** Opening MATERIAL SUPPLIED block **

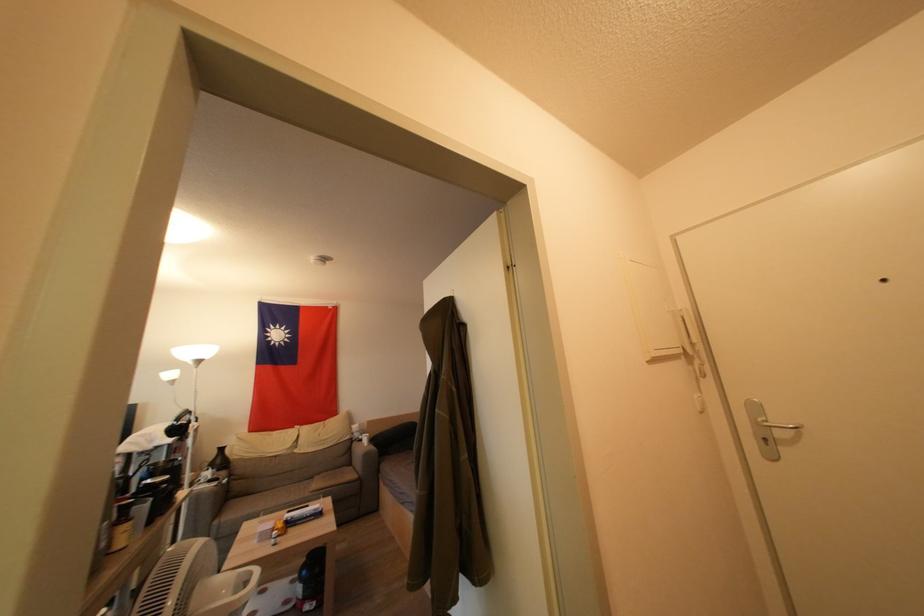
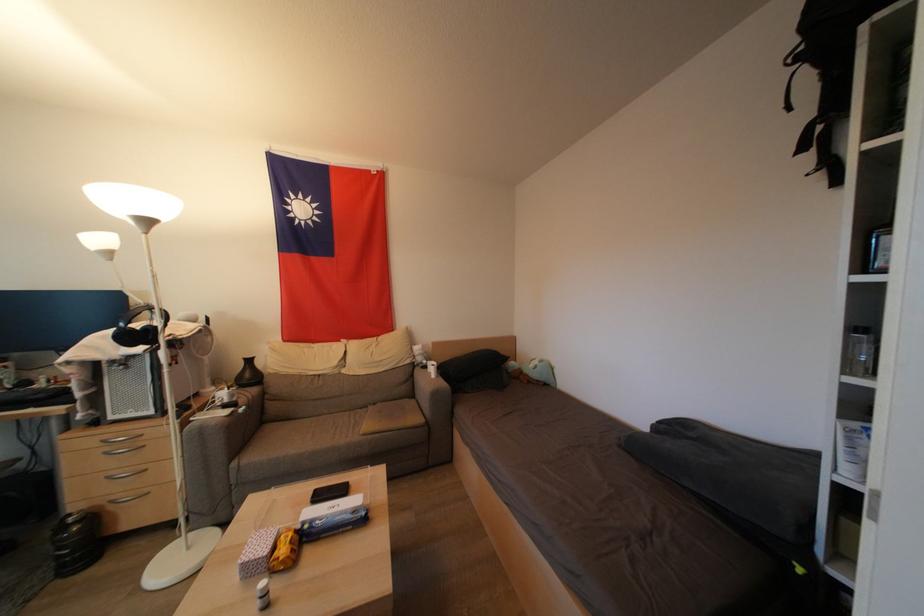
Where in the second image is the point corresponding to (x=203, y=365) from the first image?

(152, 225)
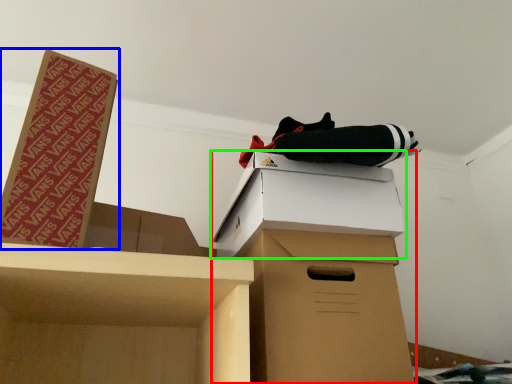
Question: Which is nearer to the cardboard box (highlighted by a red box)? box (highlighted by a blue box) or box (highlighted by a green box).

Choices:
 (A) box
 (B) box

Answer: (B)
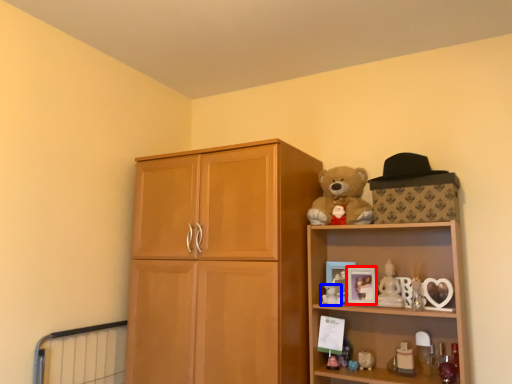
Question: Which point is closer to the camera, picture frame (highlighted by a red box) or toy (highlighted by a blue box)?

Choices:
 (A) picture frame
 (B) toy

Answer: (B)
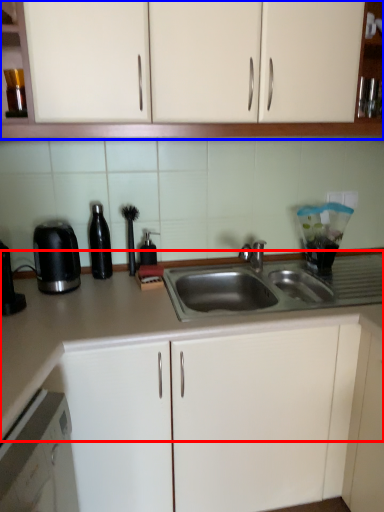
Question: Which of the following is the farthest to the observer, countertop (highlighted by a red box) or cabinetry (highlighted by a blue box)?

Choices:
 (A) countertop
 (B) cabinetry

Answer: (A)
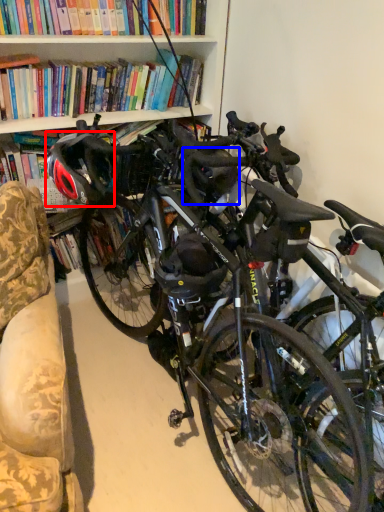
Question: Which object appears closest to the camera in this image, bicycle helmet (highlighted by a red box) or helmet (highlighted by a blue box)?

Choices:
 (A) bicycle helmet
 (B) helmet

Answer: (A)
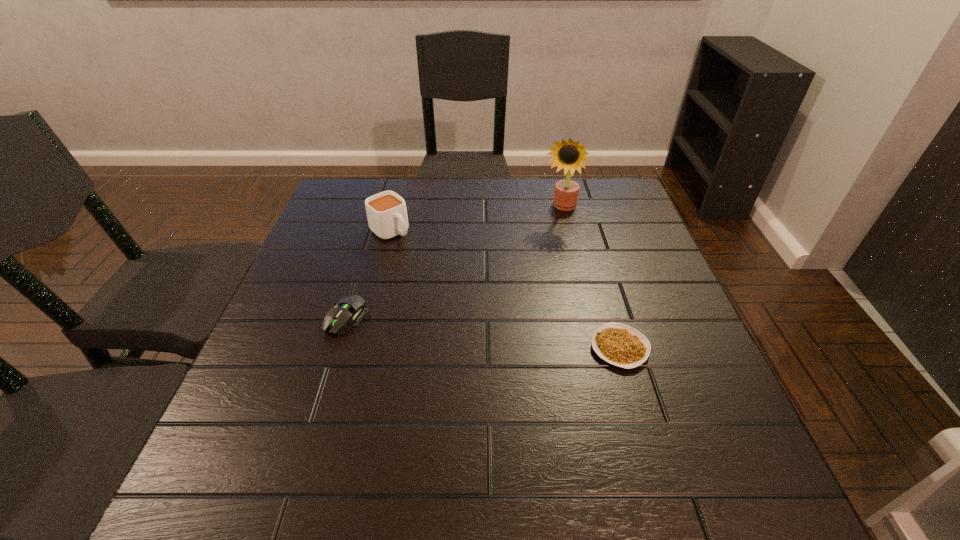
Find the location of a particular element. The height and width of the screenshot is (540, 960). vacant area that lies between the tallest object and the cup is located at coordinates (474, 220).

Find the location of a particular element. The width and height of the screenshot is (960, 540). vacant space in between the cup and the legume is located at coordinates (505, 290).

Image resolution: width=960 pixels, height=540 pixels. In order to click on free spot between the computer mouse and the legume in this screenshot , I will do `click(484, 333)`.

You are a GUI agent. You are given a task and a screenshot of the screen. Output one action in this format:
    pyautogui.click(x=<x>, y=<y>)
    Task: Click on the free spot between the legume and the third shortest object
    The width and height of the screenshot is (960, 540).
    Given the screenshot: What is the action you would take?
    [505, 290]

Find the location of a particular element. free spot between the sunflower and the second tallest object is located at coordinates (474, 220).

You are a GUI agent. You are given a task and a screenshot of the screen. Output one action in this format:
    pyautogui.click(x=<x>, y=<y>)
    Task: Click on the closest object to the shortest object
    
    Given the screenshot: What is the action you would take?
    pos(569,155)

Identify which object is the nearest to the tallest object. Please provide its 2D coordinates. Your answer should be formatted as a tuple, i.e. [(x, y)], where the tuple contains the x and y coordinates of a point satisfying the conditions above.

[(386, 212)]

Where is `free space in the image that satisfies the following two spatial constraints: 1. on the back side of the cup; 2. on the right side of the sunflower`? free space in the image that satisfies the following two spatial constraints: 1. on the back side of the cup; 2. on the right side of the sunflower is located at coordinates [396, 209].

In order to click on free space that satisfies the following two spatial constraints: 1. on the back side of the tallest object; 2. on the right side of the third tallest object in this screenshot , I will do `click(380, 209)`.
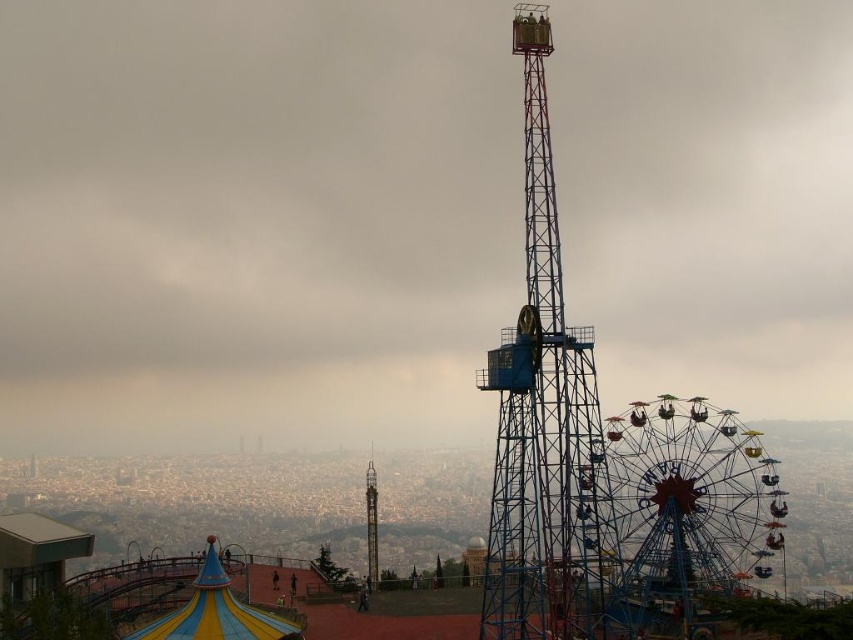
You are standing in the amusement park and looking at two points in the scene. The first point is at coordinates point (393, 472) and the second point is at point (367, 465). Which of these two points is closer to your current position?

Point (393, 472) is closer to the camera than point (367, 465), so the first point is closer to your current position.

Looking at this image, you are standing at the entrance of the amusement park and see both the metallic ferris wheel at center and the blue metallic tower at center. Which one is positioned more to the left side?

The metallic ferris wheel at center is positioned more to the left side than the blue metallic tower at center.

You are standing at the center of the amusement park and want to locate the metallic ferris wheel at center. According to the coordinates provided, where exactly is it positioned?

The metallic ferris wheel at center is located at point 0.784 on the x axis and 0.234 on the y axis.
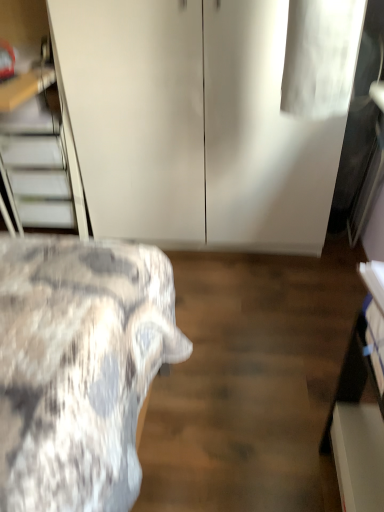
Question: Can you confirm if white matte cabinet at center is positioned to the left of metallic silver stairs at left?

Choices:
 (A) yes
 (B) no

Answer: (B)

Question: Is white matte cabinet at center taller than metallic silver stairs at left?

Choices:
 (A) yes
 (B) no

Answer: (A)

Question: Is metallic silver stairs at left at the back of white matte cabinet at center?

Choices:
 (A) no
 (B) yes

Answer: (A)

Question: From a real-world perspective, is white matte cabinet at center on metallic silver stairs at left?

Choices:
 (A) yes
 (B) no

Answer: (A)

Question: Can you confirm if white matte cabinet at center is positioned to the right of metallic silver stairs at left?

Choices:
 (A) no
 (B) yes

Answer: (B)

Question: Does white matte cabinet at center have a greater width compared to metallic silver stairs at left?

Choices:
 (A) no
 (B) yes

Answer: (B)

Question: Are metallic silver stairs at left and white matte cabinet at center located far from each other?

Choices:
 (A) yes
 (B) no

Answer: (B)

Question: Is metallic silver stairs at left not inside white matte cabinet at center?

Choices:
 (A) yes
 (B) no

Answer: (A)

Question: From the image's perspective, is metallic silver stairs at left over white matte cabinet at center?

Choices:
 (A) yes
 (B) no

Answer: (B)

Question: Can you confirm if metallic silver stairs at left is wider than white matte cabinet at center?

Choices:
 (A) yes
 (B) no

Answer: (B)

Question: Does metallic silver stairs at left appear on the left side of white matte cabinet at center?

Choices:
 (A) no
 (B) yes

Answer: (B)

Question: Is metallic silver stairs at left positioned in front of white matte cabinet at center?

Choices:
 (A) yes
 (B) no

Answer: (B)

Question: In terms of width, does metallic silver stairs at left look wider or thinner when compared to white matte cabinet at center?

Choices:
 (A) thin
 (B) wide

Answer: (A)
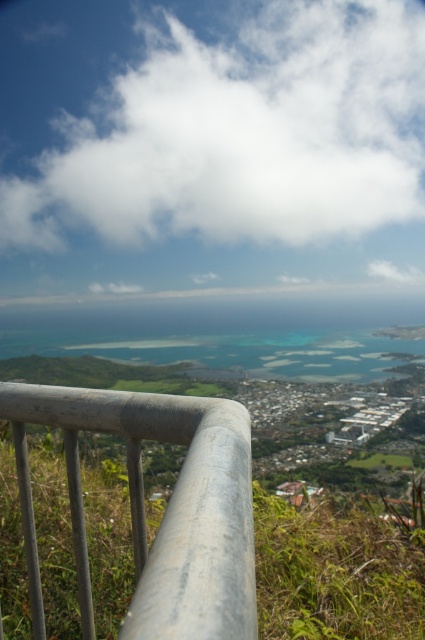
Is white fluffy cloud at upper center positioned before silver metallic rail at center?

No, it is behind silver metallic rail at center.

Who is taller, white fluffy cloud at upper center or silver metallic rail at center?

white fluffy cloud at upper center

Does point (258, 122) come closer to viewer compared to point (249, 547)?

No, (258, 122) is behind (249, 547).

Image resolution: width=425 pixels, height=640 pixels. In order to click on white fluffy cloud at upper center in this screenshot , I will do `click(243, 132)`.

** Closing MATERIAL SUPPLIED block **

*WHAT THIS TASK INVOLVES*. Edit the data above so that every "white fluffy cloud" becomes "pale wispy cloud", with nothing else changed. Leave the pictures out of your answer.

*EXERCISE RESPONSE*.
Where in the second image is the point corresponding to (x=203, y=365) from the first image?

(152, 225)
Question: Which is nearer to the cardboard box (highlighted by a red box)? box (highlighted by a blue box) or box (highlighted by a green box).

Choices:
 (A) box
 (B) box

Answer: (B)
Question: Which point is closer to the camera, picture frame (highlighted by a red box) or toy (highlighted by a blue box)?

Choices:
 (A) picture frame
 (B) toy

Answer: (B)
Question: Which of the following is the farthest to the observer, countertop (highlighted by a red box) or cabinetry (highlighted by a blue box)?

Choices:
 (A) countertop
 (B) cabinetry

Answer: (A)
Question: Which object appears closest to the camera in this image, bicycle helmet (highlighted by a red box) or helmet (highlighted by a blue box)?

Choices:
 (A) bicycle helmet
 (B) helmet

Answer: (A)
Find the location of a particular element. The height and width of the screenshot is (540, 960). vacant area that lies between the tallest object and the cup is located at coordinates (474, 220).

Find the location of a particular element. The width and height of the screenshot is (960, 540). vacant space in between the cup and the legume is located at coordinates (505, 290).

Image resolution: width=960 pixels, height=540 pixels. In order to click on free spot between the computer mouse and the legume in this screenshot , I will do `click(484, 333)`.

You are a GUI agent. You are given a task and a screenshot of the screen. Output one action in this format:
    pyautogui.click(x=<x>, y=<y>)
    Task: Click on the free spot between the legume and the third shortest object
    The width and height of the screenshot is (960, 540).
    Given the screenshot: What is the action you would take?
    [505, 290]

Find the location of a particular element. free spot between the sunflower and the second tallest object is located at coordinates (474, 220).

You are a GUI agent. You are given a task and a screenshot of the screen. Output one action in this format:
    pyautogui.click(x=<x>, y=<y>)
    Task: Click on the closest object to the shortest object
    
    Given the screenshot: What is the action you would take?
    pos(569,155)

Identify which object is the nearest to the tallest object. Please provide its 2D coordinates. Your answer should be formatted as a tuple, i.e. [(x, y)], where the tuple contains the x and y coordinates of a point satisfying the conditions above.

[(386, 212)]

Where is `free space in the image that satisfies the following two spatial constraints: 1. on the back side of the cup; 2. on the right side of the sunflower`? free space in the image that satisfies the following two spatial constraints: 1. on the back side of the cup; 2. on the right side of the sunflower is located at coordinates [396, 209].

In order to click on free space that satisfies the following two spatial constraints: 1. on the back side of the tallest object; 2. on the right side of the third tallest object in this screenshot , I will do `click(380, 209)`.
You are standing in the amusement park and looking at two points in the scene. The first point is at coordinates point (393, 472) and the second point is at point (367, 465). Which of these two points is closer to your current position?

Point (393, 472) is closer to the camera than point (367, 465), so the first point is closer to your current position.

Looking at this image, you are standing at the entrance of the amusement park and see both the metallic ferris wheel at center and the blue metallic tower at center. Which one is positioned more to the left side?

The metallic ferris wheel at center is positioned more to the left side than the blue metallic tower at center.

You are standing at the center of the amusement park and want to locate the metallic ferris wheel at center. According to the coordinates provided, where exactly is it positioned?

The metallic ferris wheel at center is located at point 0.784 on the x axis and 0.234 on the y axis.
Question: Can you confirm if white matte cabinet at center is positioned to the left of metallic silver stairs at left?

Choices:
 (A) yes
 (B) no

Answer: (B)

Question: Is white matte cabinet at center taller than metallic silver stairs at left?

Choices:
 (A) yes
 (B) no

Answer: (A)

Question: Is metallic silver stairs at left at the back of white matte cabinet at center?

Choices:
 (A) no
 (B) yes

Answer: (A)

Question: From a real-world perspective, is white matte cabinet at center on metallic silver stairs at left?

Choices:
 (A) yes
 (B) no

Answer: (A)

Question: Can you confirm if white matte cabinet at center is positioned to the right of metallic silver stairs at left?

Choices:
 (A) no
 (B) yes

Answer: (B)

Question: Does white matte cabinet at center have a greater width compared to metallic silver stairs at left?

Choices:
 (A) no
 (B) yes

Answer: (B)

Question: Are metallic silver stairs at left and white matte cabinet at center located far from each other?

Choices:
 (A) yes
 (B) no

Answer: (B)

Question: Is metallic silver stairs at left not inside white matte cabinet at center?

Choices:
 (A) yes
 (B) no

Answer: (A)

Question: From the image's perspective, is metallic silver stairs at left over white matte cabinet at center?

Choices:
 (A) yes
 (B) no

Answer: (B)

Question: Can you confirm if metallic silver stairs at left is wider than white matte cabinet at center?

Choices:
 (A) yes
 (B) no

Answer: (B)

Question: Does metallic silver stairs at left appear on the left side of white matte cabinet at center?

Choices:
 (A) no
 (B) yes

Answer: (B)

Question: Is metallic silver stairs at left positioned in front of white matte cabinet at center?

Choices:
 (A) yes
 (B) no

Answer: (B)

Question: In terms of width, does metallic silver stairs at left look wider or thinner when compared to white matte cabinet at center?

Choices:
 (A) thin
 (B) wide

Answer: (A)
Is pale wispy cloud at upper center positioned before silver metallic rail at center?

No, it is behind silver metallic rail at center.

Who is taller, pale wispy cloud at upper center or silver metallic rail at center?

pale wispy cloud at upper center

Does point (258, 122) come closer to viewer compared to point (249, 547)?

No, (258, 122) is behind (249, 547).

Image resolution: width=425 pixels, height=640 pixels. In order to click on pale wispy cloud at upper center in this screenshot , I will do `click(243, 132)`.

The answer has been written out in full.